- **Task description**:
Please give back an exact reproduction of the lines from the one with "purple round brick J5 level 1 -> none" through the end of the entries below, and no others.

- **Provided information**:
######

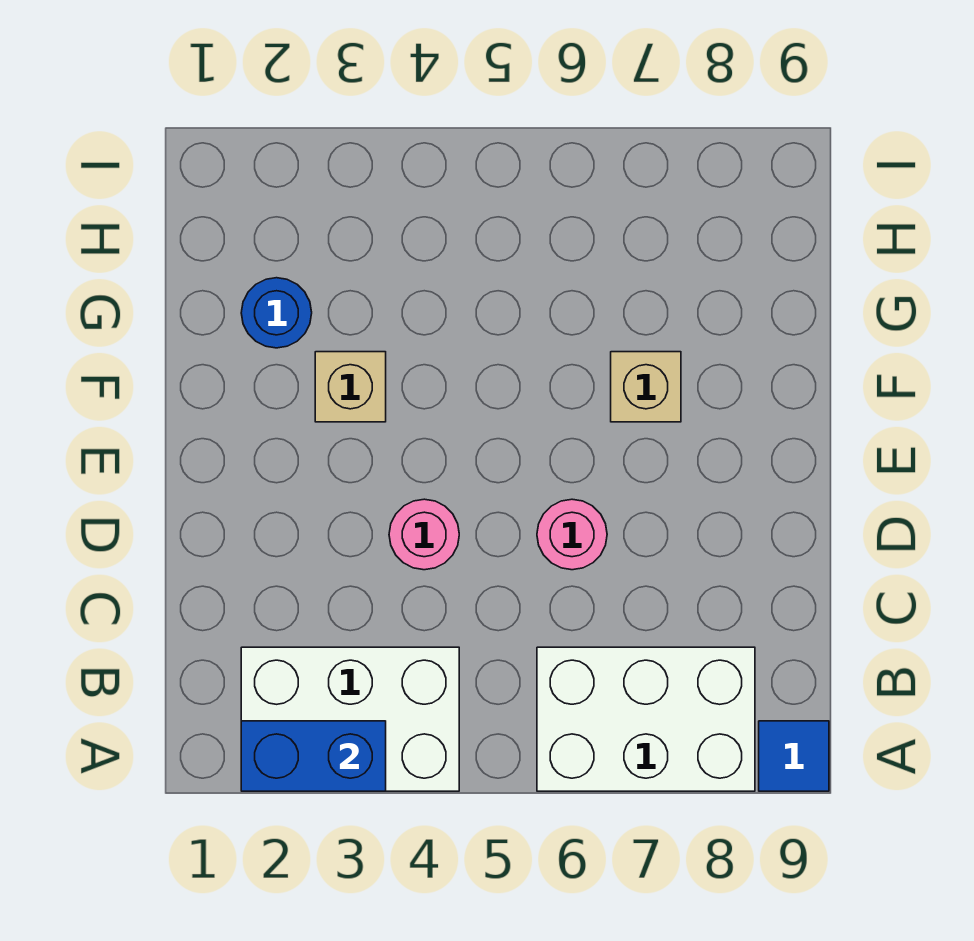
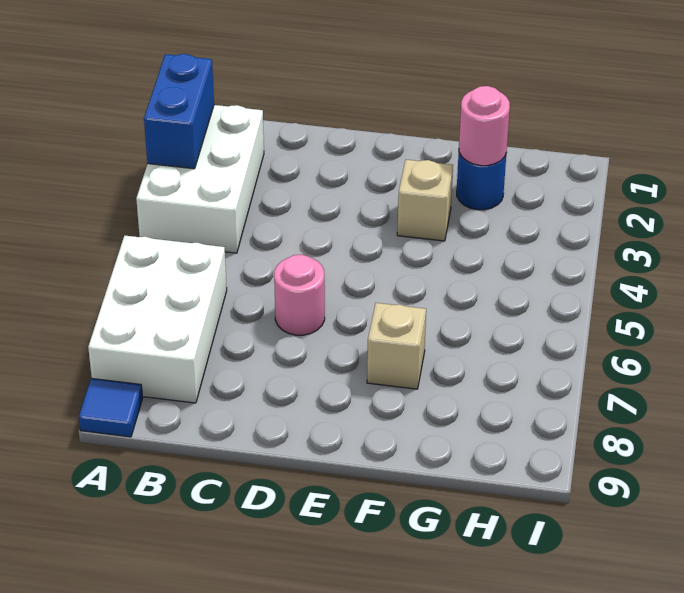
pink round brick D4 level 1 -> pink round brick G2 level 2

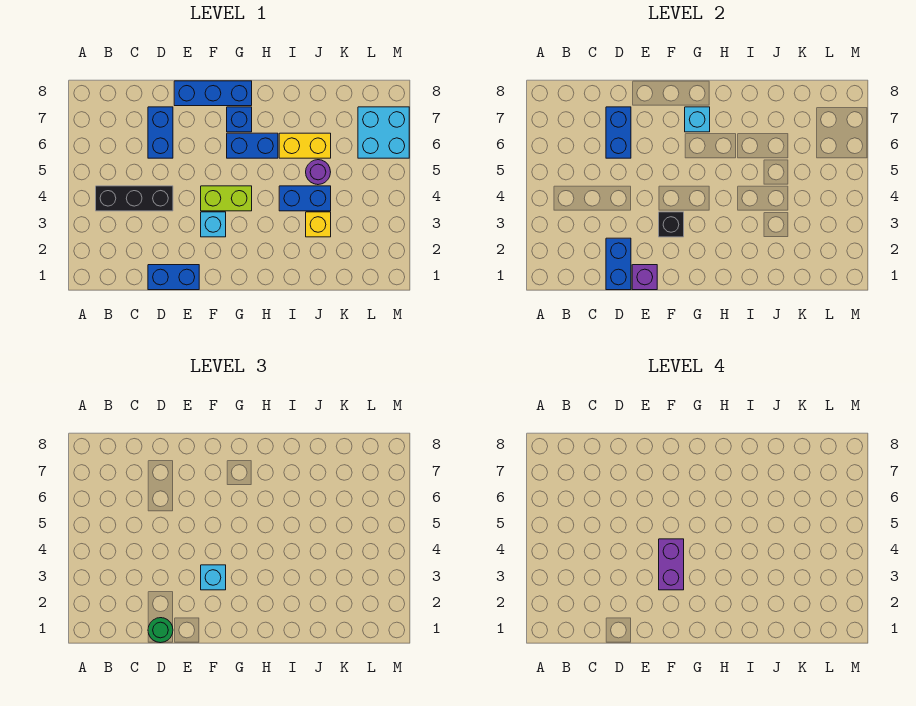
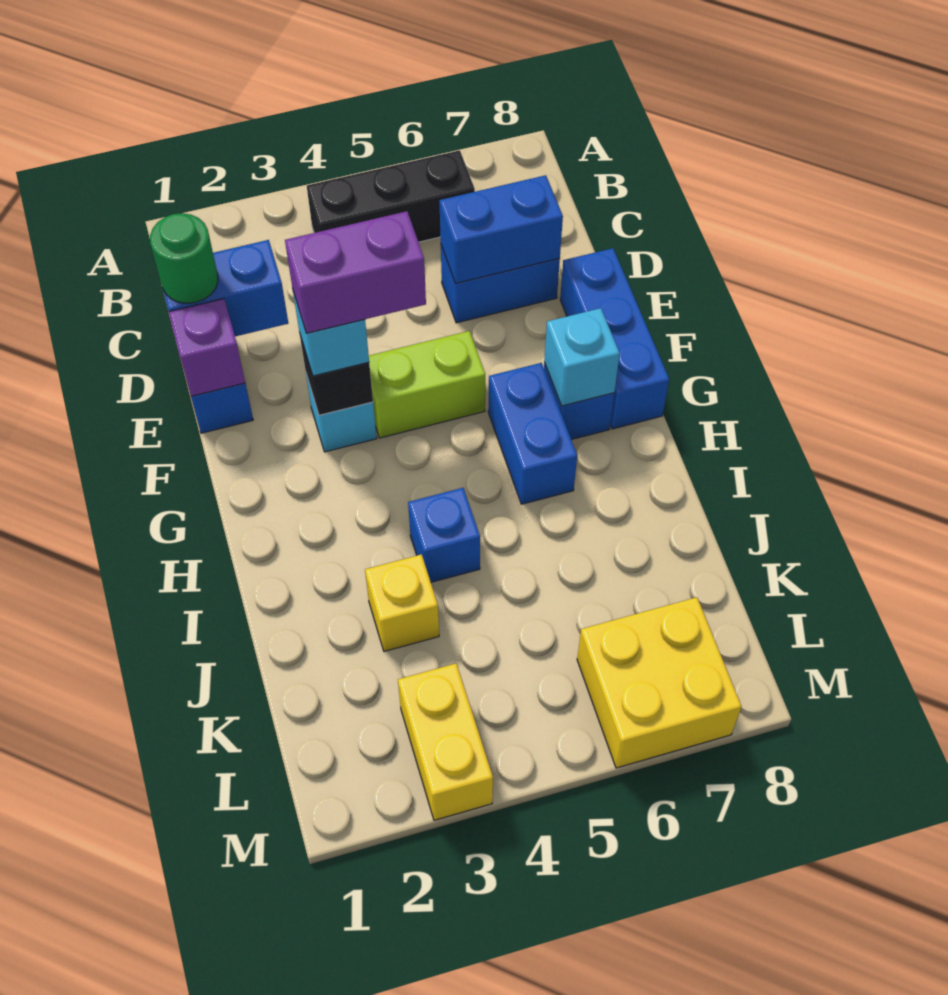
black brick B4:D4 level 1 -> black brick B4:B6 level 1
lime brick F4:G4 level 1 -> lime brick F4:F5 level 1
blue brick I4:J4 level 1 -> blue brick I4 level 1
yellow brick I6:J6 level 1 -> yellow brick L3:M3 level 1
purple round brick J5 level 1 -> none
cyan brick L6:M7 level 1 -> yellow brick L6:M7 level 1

######

- **Solution to the exercise**:
purple round brick J5 level 1 -> none
cyan brick L6:M7 level 1 -> yellow brick L6:M7 level 1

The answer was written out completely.